START INFORMATION

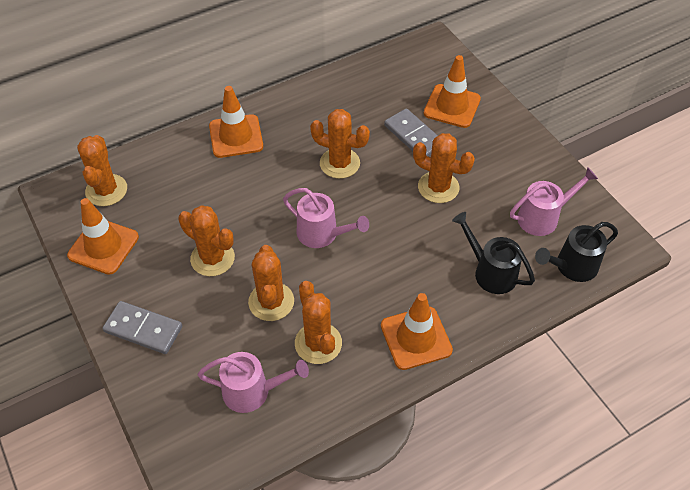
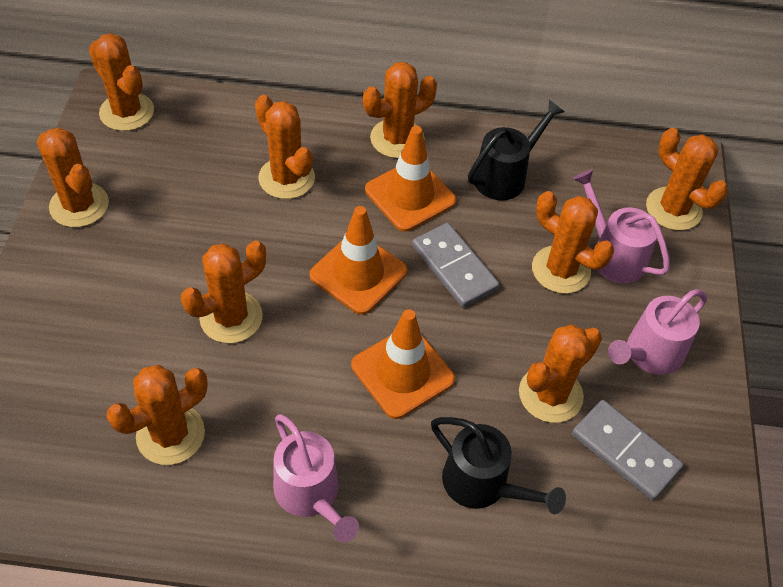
orange cactus: 6 -> 9
orange traffic cone: 4 -> 3

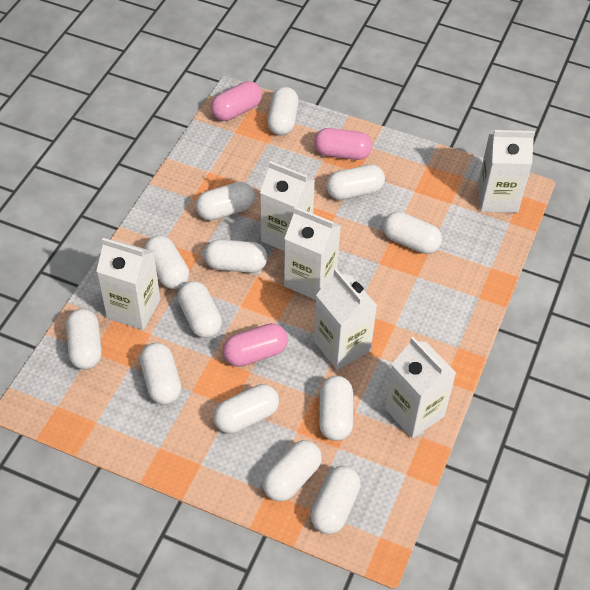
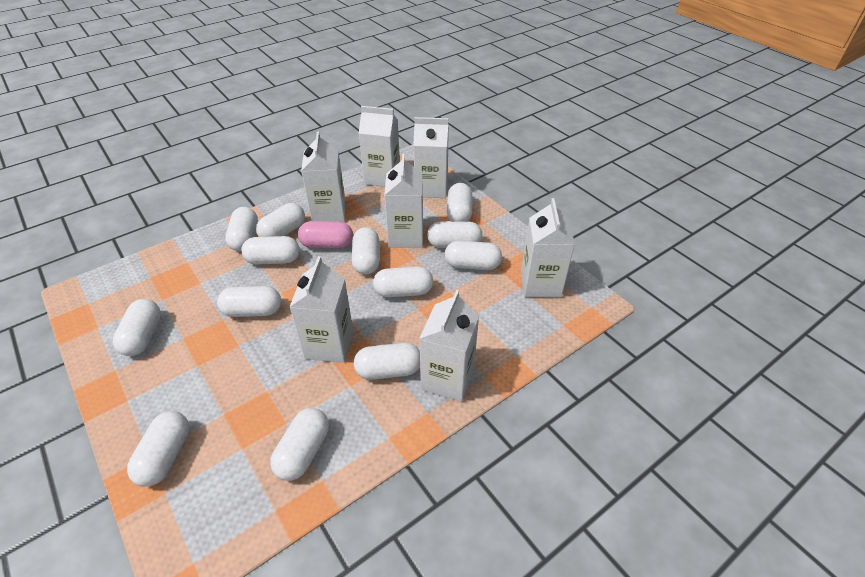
pink capsule: 3 -> 1
white carton: 6 -> 7

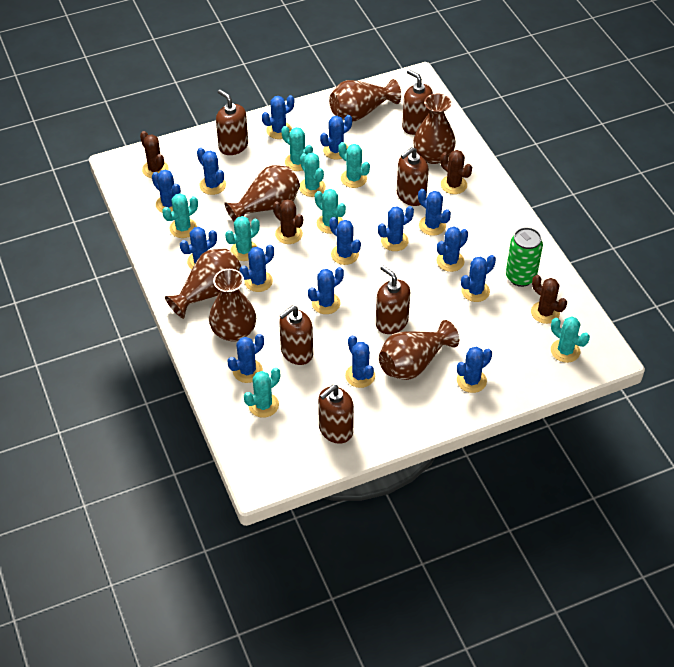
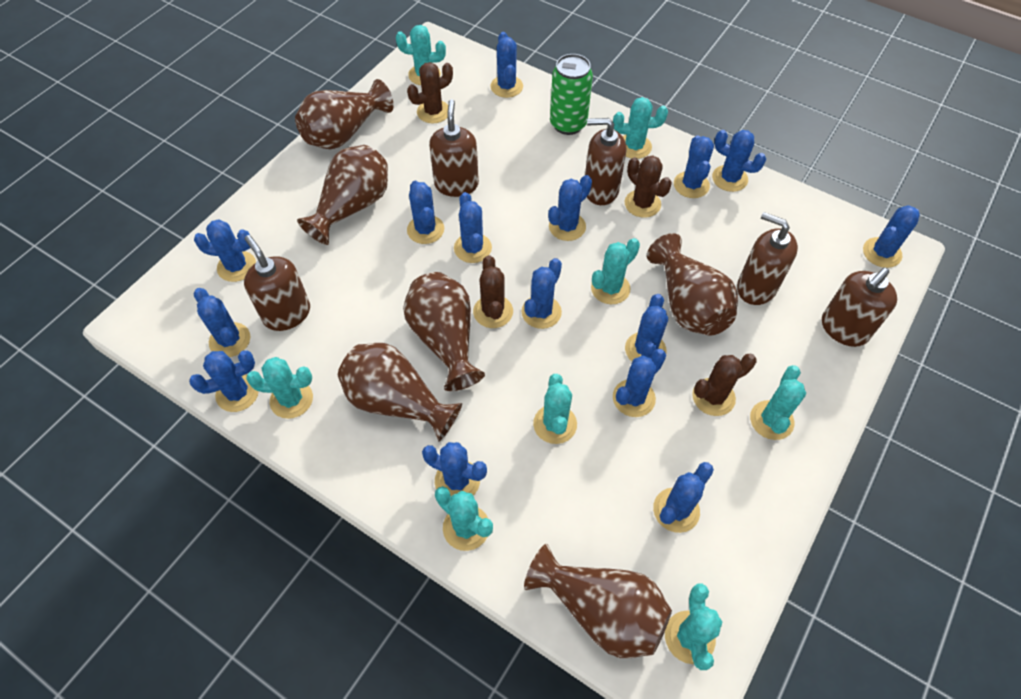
brown soap dispenser: 6 -> 5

END INFORMATION

• [WHAT TO PRODUCE]: What you output must match the data exactly, apart from the pictures, which are left out.

• [PROBLEM SOLUTION]:
orange cactus: 6 -> 9
orange traffic cone: 4 -> 3

pink capsule: 3 -> 1
white carton: 6 -> 7

brown soap dispenser: 6 -> 5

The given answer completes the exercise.